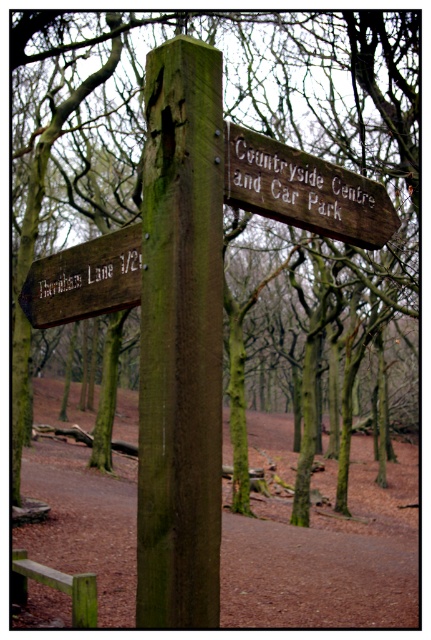
Question: Estimate the real-world distances between objects in this image. Which object is closer to the wooden sign at left?

Choices:
 (A) green rough wood post at center
 (B) green rough wooden bench at lower left

Answer: (A)

Question: Which point is farther to the camera?

Choices:
 (A) (52, 300)
 (B) (87, 257)
 (C) (252, 170)
 (D) (200, 499)

Answer: (A)

Question: Where is dark brown wood signpost at left located in relation to green rough wooden bench at lower left in the image?

Choices:
 (A) below
 (B) above

Answer: (B)

Question: Can you confirm if green rough wood post at center is wider than green rough wooden bench at lower left?

Choices:
 (A) yes
 (B) no

Answer: (B)

Question: Does dark brown wood signpost at left appear over green rough wooden bench at lower left?

Choices:
 (A) yes
 (B) no

Answer: (A)

Question: Considering the real-world distances, which object is closest to the wooden sign at left?

Choices:
 (A) dark brown wood signpost at left
 (B) green rough wooden bench at lower left
 (C) wooden sign at upper center

Answer: (A)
--------------------------------------------------
**What you need to do:**
Copy out the entries above word for word, leaving out the picture.

**Solution:**
Question: Estimate the real-world distances between objects in this image. Which object is closer to the wooden sign at left?

Choices:
 (A) green rough wood post at center
 (B) green rough wooden bench at lower left

Answer: (A)

Question: Which point is farther to the camera?

Choices:
 (A) (52, 300)
 (B) (87, 257)
 (C) (252, 170)
 (D) (200, 499)

Answer: (A)

Question: Where is dark brown wood signpost at left located in relation to green rough wooden bench at lower left in the image?

Choices:
 (A) below
 (B) above

Answer: (B)

Question: Can you confirm if green rough wood post at center is wider than green rough wooden bench at lower left?

Choices:
 (A) yes
 (B) no

Answer: (B)

Question: Does dark brown wood signpost at left appear over green rough wooden bench at lower left?

Choices:
 (A) yes
 (B) no

Answer: (A)

Question: Considering the real-world distances, which object is closest to the wooden sign at left?

Choices:
 (A) dark brown wood signpost at left
 (B) green rough wooden bench at lower left
 (C) wooden sign at upper center

Answer: (A)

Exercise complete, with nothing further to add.